The problem: A verbatim copy of the data is wanted, minus any picture in it.

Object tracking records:
====
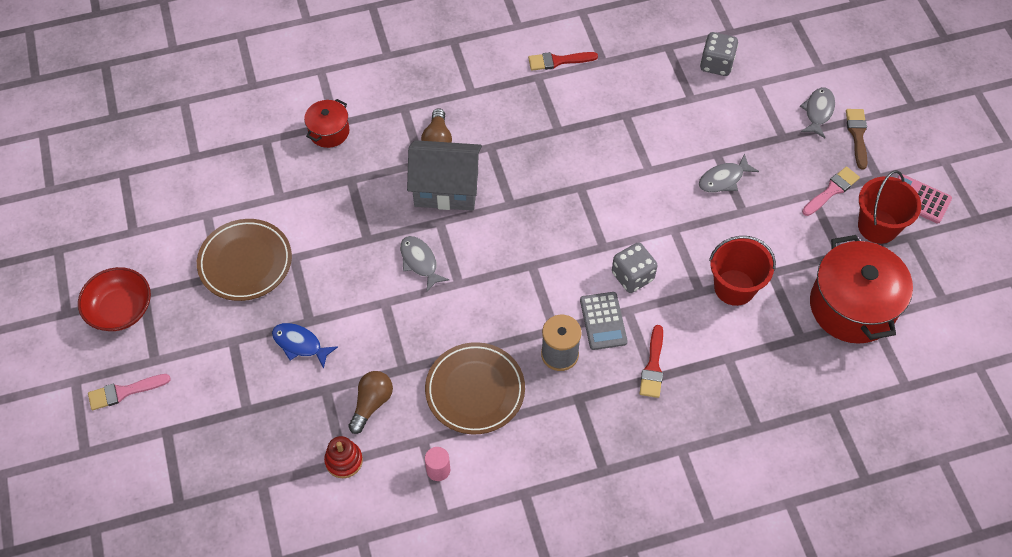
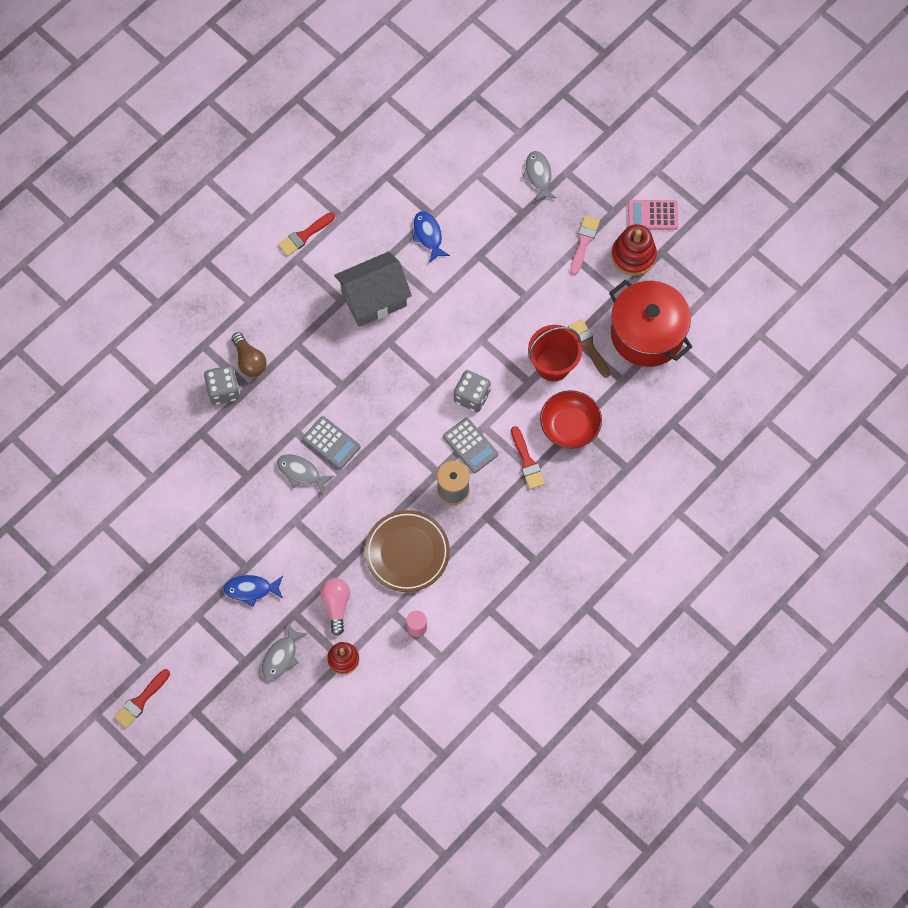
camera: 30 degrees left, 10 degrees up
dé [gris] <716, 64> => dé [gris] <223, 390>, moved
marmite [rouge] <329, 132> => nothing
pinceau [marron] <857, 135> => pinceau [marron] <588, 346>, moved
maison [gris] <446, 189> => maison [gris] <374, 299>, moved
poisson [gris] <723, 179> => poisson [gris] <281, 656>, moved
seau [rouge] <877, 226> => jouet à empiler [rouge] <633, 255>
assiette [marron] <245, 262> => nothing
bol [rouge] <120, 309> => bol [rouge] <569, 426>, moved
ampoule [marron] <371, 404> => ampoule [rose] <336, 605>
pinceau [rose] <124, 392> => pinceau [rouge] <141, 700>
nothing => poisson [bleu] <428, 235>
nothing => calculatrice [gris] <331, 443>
====
Solution for this exercise:
camera: 30 degrees left, 10 degrees up
dé [gris] <716, 64> => dé [gris] <223, 390>, moved
marmite [rouge] <329, 132> => nothing
pinceau [marron] <857, 135> => pinceau [marron] <588, 346>, moved
maison [gris] <446, 189> => maison [gris] <374, 299>, moved
poisson [gris] <723, 179> => poisson [gris] <281, 656>, moved
seau [rouge] <877, 226> => jouet à empiler [rouge] <633, 255>
assiette [marron] <245, 262> => nothing
bol [rouge] <120, 309> => bol [rouge] <569, 426>, moved
ampoule [marron] <371, 404> => ampoule [rose] <336, 605>
pinceau [rose] <124, 392> => pinceau [rouge] <141, 700>
nothing => poisson [bleu] <428, 235>
nothing => calculatrice [gris] <331, 443>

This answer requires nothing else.